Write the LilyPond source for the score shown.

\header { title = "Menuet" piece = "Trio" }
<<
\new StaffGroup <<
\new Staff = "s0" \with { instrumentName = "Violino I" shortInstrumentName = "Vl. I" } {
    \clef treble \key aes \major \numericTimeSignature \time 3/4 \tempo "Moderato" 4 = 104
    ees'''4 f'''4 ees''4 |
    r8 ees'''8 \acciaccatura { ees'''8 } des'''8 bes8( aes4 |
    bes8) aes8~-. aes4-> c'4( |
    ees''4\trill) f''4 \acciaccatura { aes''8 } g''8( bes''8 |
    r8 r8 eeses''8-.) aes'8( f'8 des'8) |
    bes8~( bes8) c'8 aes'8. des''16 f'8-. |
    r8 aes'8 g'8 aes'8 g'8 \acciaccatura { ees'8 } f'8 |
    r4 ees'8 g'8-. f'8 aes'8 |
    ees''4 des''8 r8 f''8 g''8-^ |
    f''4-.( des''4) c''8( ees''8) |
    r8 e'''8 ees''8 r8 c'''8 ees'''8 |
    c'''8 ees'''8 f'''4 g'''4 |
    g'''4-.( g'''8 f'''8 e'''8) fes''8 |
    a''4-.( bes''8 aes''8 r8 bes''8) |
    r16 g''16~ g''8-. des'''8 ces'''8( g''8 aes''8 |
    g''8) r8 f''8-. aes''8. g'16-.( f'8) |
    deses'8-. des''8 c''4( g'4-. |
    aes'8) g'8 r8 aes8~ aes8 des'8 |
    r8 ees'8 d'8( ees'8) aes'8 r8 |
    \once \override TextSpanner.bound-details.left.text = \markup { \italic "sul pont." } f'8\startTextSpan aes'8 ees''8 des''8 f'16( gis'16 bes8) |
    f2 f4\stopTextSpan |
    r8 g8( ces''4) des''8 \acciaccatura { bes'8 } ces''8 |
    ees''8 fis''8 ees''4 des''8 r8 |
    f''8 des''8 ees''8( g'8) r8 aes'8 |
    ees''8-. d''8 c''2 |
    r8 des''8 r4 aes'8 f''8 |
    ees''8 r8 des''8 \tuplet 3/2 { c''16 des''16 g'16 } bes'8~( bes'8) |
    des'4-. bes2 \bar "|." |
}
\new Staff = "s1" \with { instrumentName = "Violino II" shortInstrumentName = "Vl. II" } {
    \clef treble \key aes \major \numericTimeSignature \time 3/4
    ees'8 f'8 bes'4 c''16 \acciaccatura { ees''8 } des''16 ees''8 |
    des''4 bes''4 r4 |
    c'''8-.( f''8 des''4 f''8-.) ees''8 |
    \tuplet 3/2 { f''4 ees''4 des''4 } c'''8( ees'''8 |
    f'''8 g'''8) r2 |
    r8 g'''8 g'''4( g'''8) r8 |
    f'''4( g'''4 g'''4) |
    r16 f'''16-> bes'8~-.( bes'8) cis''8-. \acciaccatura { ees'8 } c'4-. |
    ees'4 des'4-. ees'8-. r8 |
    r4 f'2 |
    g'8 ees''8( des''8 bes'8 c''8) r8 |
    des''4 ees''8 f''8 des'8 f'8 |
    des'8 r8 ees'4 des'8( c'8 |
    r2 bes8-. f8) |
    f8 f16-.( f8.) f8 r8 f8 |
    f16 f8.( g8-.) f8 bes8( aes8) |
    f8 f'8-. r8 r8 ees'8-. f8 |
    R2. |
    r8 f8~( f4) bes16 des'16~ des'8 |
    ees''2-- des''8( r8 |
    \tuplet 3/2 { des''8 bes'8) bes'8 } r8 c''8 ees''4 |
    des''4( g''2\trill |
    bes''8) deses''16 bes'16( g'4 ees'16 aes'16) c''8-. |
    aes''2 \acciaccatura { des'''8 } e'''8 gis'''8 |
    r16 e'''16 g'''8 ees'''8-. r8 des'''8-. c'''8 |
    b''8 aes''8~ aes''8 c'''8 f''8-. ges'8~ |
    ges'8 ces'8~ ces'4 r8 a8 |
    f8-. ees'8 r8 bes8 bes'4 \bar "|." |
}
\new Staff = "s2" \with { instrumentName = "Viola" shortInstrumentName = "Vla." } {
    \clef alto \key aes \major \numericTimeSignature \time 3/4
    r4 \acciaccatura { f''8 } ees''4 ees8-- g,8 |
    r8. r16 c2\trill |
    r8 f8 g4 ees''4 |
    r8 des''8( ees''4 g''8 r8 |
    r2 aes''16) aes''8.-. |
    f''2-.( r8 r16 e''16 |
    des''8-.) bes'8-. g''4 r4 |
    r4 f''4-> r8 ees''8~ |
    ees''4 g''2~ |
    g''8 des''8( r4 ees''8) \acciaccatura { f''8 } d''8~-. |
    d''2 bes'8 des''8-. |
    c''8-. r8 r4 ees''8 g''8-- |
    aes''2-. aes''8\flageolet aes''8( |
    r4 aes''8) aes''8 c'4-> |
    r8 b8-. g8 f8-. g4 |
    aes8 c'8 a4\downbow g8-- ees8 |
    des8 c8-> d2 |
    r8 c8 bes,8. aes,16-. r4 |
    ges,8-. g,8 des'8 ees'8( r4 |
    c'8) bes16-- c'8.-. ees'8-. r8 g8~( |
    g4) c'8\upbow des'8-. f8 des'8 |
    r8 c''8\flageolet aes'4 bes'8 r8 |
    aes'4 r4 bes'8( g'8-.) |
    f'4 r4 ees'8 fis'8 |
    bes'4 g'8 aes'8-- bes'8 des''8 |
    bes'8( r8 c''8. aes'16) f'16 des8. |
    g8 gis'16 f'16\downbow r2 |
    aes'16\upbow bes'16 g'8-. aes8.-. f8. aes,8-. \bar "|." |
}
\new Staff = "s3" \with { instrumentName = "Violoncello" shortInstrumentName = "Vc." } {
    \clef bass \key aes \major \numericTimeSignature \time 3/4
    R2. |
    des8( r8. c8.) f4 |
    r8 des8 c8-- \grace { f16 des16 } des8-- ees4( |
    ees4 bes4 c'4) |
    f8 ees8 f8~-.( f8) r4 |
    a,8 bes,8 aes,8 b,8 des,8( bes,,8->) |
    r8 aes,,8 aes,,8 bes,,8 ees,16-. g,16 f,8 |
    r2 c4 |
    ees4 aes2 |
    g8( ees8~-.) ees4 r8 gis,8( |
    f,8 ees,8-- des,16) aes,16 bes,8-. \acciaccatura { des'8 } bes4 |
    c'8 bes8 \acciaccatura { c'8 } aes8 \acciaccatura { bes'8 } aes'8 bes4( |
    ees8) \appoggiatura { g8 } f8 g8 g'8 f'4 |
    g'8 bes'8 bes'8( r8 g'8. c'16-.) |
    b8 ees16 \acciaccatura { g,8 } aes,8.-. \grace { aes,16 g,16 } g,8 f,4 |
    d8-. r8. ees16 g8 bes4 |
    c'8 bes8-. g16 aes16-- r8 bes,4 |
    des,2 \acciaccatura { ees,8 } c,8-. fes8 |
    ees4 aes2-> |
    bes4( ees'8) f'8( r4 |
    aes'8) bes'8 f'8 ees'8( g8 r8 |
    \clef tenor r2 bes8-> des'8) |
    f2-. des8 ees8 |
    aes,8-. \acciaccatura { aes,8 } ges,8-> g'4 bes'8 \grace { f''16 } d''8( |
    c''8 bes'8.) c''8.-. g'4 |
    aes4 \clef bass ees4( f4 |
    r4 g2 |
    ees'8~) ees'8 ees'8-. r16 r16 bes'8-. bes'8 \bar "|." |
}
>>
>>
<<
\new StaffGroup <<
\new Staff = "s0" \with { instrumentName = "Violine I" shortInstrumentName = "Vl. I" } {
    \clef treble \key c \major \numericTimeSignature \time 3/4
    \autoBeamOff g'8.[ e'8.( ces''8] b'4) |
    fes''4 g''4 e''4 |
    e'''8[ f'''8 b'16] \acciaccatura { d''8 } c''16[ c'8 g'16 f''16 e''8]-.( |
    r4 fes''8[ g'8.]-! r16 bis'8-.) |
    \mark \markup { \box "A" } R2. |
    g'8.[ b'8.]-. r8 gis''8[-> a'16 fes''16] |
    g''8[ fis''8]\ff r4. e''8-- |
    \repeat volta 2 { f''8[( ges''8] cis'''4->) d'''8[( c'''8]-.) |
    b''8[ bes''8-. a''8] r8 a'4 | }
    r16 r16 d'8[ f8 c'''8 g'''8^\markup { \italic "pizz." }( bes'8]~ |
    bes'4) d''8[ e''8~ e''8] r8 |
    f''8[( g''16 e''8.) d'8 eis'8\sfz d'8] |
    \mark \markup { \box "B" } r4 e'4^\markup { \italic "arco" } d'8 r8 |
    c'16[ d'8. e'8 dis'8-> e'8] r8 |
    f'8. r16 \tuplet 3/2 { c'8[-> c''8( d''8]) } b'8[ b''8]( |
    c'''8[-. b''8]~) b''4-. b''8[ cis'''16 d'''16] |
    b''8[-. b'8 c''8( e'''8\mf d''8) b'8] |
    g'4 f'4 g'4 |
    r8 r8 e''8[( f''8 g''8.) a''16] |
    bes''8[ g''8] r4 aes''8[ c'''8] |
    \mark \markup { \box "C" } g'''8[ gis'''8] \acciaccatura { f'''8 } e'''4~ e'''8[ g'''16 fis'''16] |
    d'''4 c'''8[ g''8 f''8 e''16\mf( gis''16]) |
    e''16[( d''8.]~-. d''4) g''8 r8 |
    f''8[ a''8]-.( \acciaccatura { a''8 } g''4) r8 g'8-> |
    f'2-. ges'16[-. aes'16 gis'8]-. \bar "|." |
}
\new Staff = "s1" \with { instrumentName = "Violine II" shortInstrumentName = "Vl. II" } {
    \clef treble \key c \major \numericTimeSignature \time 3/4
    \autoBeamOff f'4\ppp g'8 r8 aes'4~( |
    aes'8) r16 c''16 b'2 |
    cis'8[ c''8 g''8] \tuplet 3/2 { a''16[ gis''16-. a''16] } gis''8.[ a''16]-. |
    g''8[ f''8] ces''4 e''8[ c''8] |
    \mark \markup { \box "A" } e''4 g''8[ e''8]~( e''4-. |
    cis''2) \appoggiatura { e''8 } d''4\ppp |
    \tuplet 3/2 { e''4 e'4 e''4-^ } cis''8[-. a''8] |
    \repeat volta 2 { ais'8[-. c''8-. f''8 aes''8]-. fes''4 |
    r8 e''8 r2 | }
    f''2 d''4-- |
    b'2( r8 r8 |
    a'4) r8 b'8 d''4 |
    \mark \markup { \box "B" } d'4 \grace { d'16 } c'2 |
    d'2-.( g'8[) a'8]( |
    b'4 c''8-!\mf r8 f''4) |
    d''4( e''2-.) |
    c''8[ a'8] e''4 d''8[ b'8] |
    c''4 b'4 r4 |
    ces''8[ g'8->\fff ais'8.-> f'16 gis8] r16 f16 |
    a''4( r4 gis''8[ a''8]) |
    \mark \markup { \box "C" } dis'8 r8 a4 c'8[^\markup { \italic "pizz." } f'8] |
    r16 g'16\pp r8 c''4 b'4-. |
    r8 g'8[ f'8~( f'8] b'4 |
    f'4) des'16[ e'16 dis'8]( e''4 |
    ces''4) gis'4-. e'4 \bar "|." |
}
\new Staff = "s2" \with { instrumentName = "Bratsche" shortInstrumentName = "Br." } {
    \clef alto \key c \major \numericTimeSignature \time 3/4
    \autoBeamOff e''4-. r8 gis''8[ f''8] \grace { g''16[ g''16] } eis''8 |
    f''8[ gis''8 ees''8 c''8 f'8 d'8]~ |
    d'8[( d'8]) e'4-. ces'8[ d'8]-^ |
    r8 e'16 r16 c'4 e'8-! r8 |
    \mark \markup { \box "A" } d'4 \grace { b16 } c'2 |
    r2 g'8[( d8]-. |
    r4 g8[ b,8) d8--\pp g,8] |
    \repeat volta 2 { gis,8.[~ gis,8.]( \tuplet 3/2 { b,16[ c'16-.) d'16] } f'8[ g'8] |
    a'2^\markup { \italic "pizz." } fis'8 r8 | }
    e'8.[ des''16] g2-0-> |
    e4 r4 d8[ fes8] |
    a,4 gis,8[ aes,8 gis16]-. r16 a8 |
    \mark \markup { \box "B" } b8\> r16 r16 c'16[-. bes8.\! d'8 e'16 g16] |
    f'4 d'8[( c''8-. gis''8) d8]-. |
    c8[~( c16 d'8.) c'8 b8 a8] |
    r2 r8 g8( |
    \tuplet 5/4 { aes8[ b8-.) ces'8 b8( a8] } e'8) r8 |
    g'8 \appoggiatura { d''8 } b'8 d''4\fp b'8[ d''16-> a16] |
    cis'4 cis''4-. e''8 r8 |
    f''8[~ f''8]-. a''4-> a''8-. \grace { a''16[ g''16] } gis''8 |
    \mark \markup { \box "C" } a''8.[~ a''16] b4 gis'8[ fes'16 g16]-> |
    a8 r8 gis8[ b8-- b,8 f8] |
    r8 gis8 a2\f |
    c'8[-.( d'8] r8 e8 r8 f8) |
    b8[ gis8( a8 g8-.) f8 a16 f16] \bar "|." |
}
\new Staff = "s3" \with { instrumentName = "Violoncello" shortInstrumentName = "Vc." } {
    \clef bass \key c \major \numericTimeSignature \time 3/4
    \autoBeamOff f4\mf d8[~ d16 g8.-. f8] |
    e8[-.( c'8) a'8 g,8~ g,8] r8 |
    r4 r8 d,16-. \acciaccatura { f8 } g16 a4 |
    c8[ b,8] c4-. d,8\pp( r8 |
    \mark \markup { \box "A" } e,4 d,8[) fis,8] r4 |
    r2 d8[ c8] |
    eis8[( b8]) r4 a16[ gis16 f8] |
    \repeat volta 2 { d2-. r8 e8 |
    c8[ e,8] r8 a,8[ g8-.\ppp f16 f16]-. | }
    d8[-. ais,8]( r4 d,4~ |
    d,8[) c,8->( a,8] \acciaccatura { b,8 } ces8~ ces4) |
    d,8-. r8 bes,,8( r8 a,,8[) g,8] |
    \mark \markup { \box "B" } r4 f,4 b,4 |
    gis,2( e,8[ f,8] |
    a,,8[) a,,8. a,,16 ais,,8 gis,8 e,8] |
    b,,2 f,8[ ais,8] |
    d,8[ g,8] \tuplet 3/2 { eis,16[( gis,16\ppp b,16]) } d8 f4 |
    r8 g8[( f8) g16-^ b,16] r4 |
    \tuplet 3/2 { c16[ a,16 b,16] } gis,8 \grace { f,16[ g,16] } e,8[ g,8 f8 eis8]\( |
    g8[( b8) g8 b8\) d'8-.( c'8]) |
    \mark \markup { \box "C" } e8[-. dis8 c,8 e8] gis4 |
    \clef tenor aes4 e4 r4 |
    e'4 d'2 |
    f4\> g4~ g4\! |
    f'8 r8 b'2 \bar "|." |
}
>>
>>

========

Challenge ->
Identify and copy every line in the records above that contains the string "Violino".

Exercise output ->
\new Staff = "s0" \with { instrumentName = "Violino I" shortInstrumentName = "Vl. I" } {
\new Staff = "s1" \with { instrumentName = "Violino II" shortInstrumentName = "Vl. II" } {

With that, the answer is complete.